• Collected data

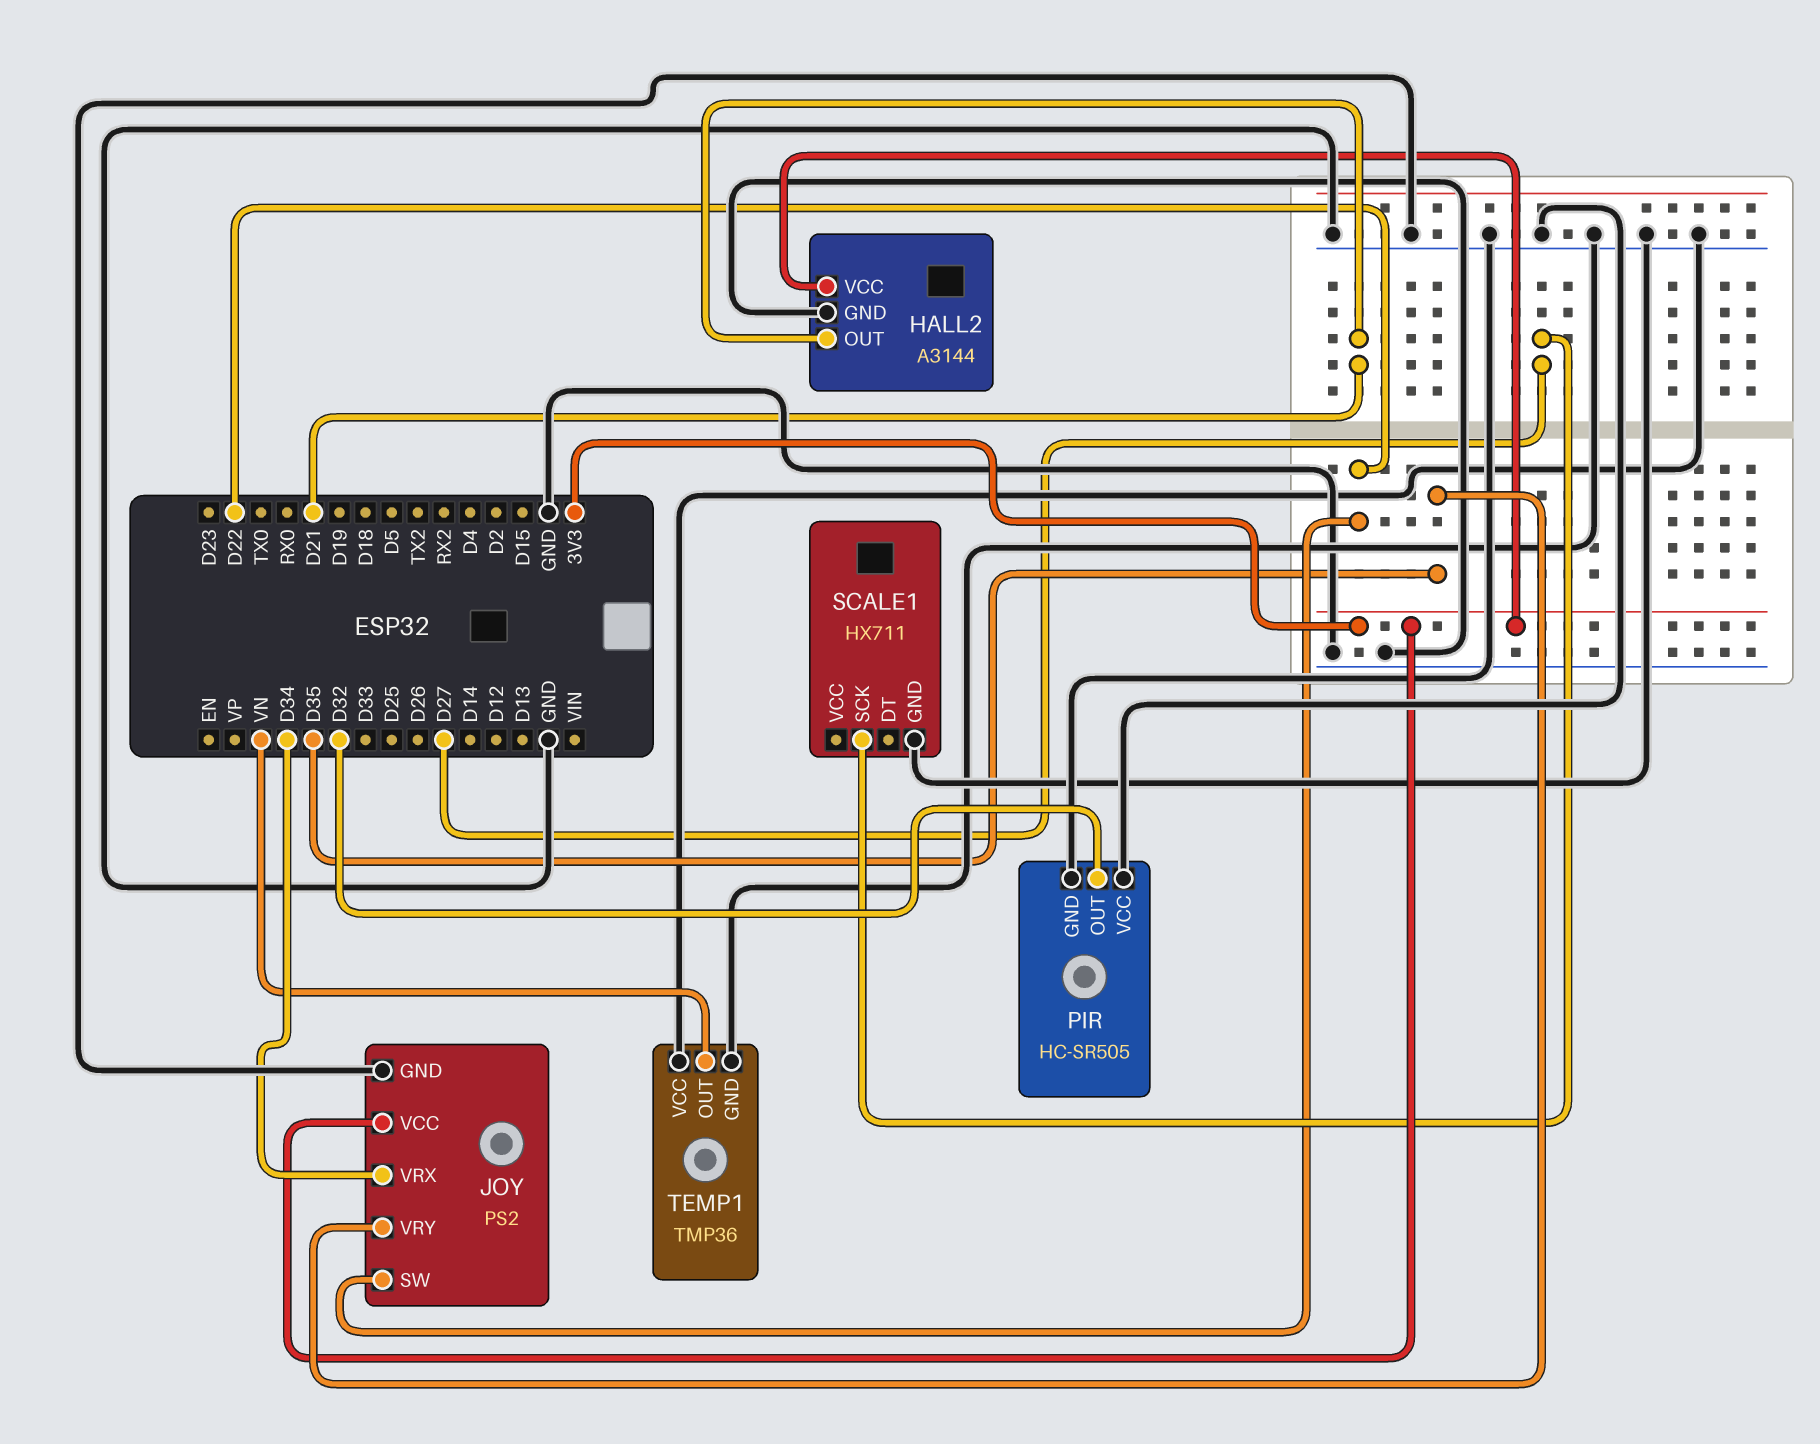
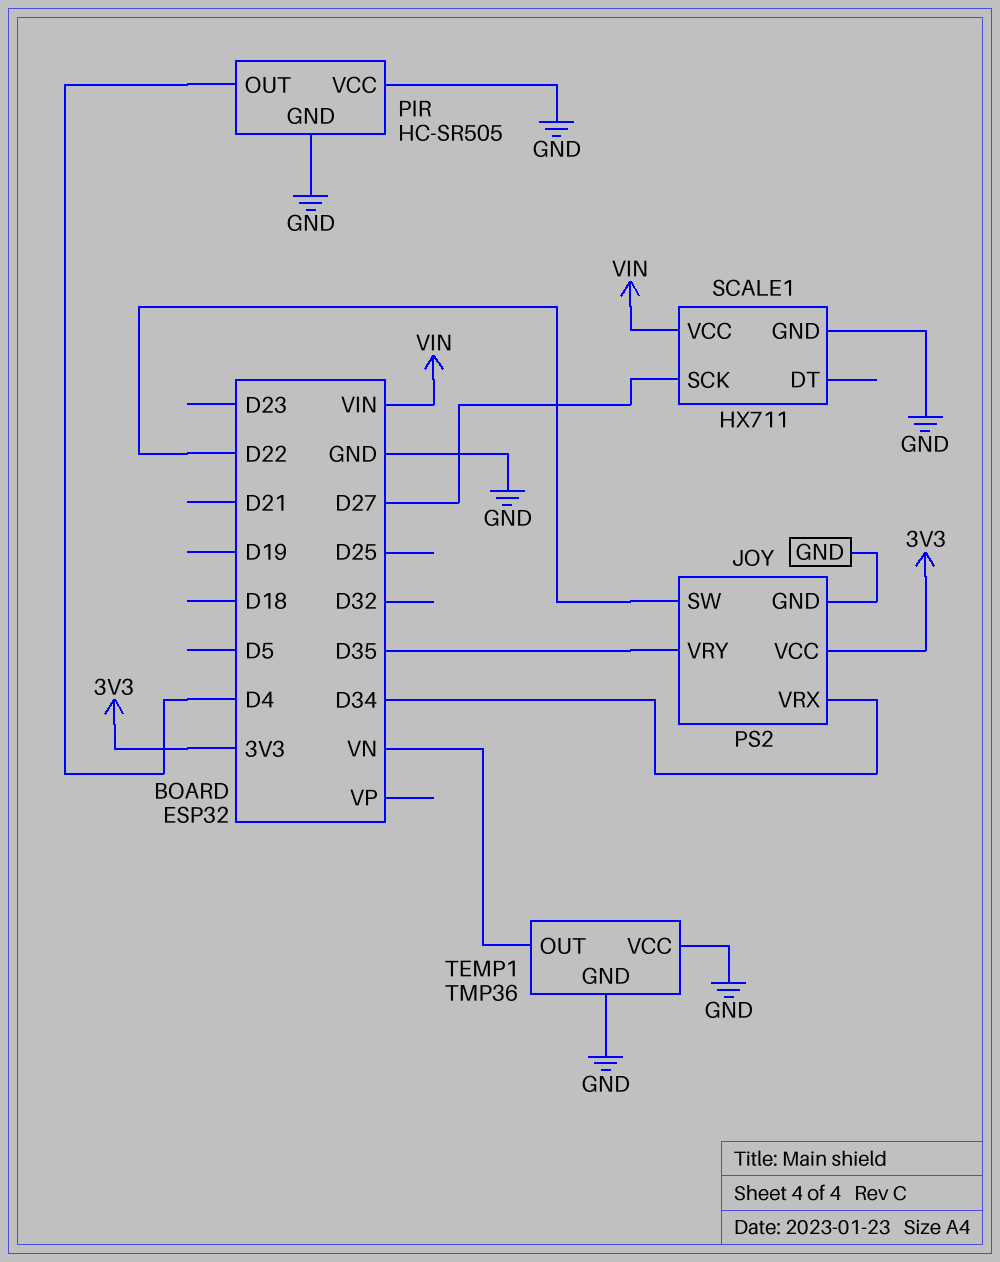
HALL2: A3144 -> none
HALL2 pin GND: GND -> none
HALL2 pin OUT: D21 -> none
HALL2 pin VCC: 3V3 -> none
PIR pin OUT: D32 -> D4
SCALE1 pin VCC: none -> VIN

• Work to complete
In the records above, copy exactly the lines from the one that contains "HALL2 pin OUT: D21 -> none" through the last, and nothing else.

• Your solution
HALL2 pin OUT: D21 -> none
HALL2 pin VCC: 3V3 -> none
PIR pin OUT: D32 -> D4
SCALE1 pin VCC: none -> VIN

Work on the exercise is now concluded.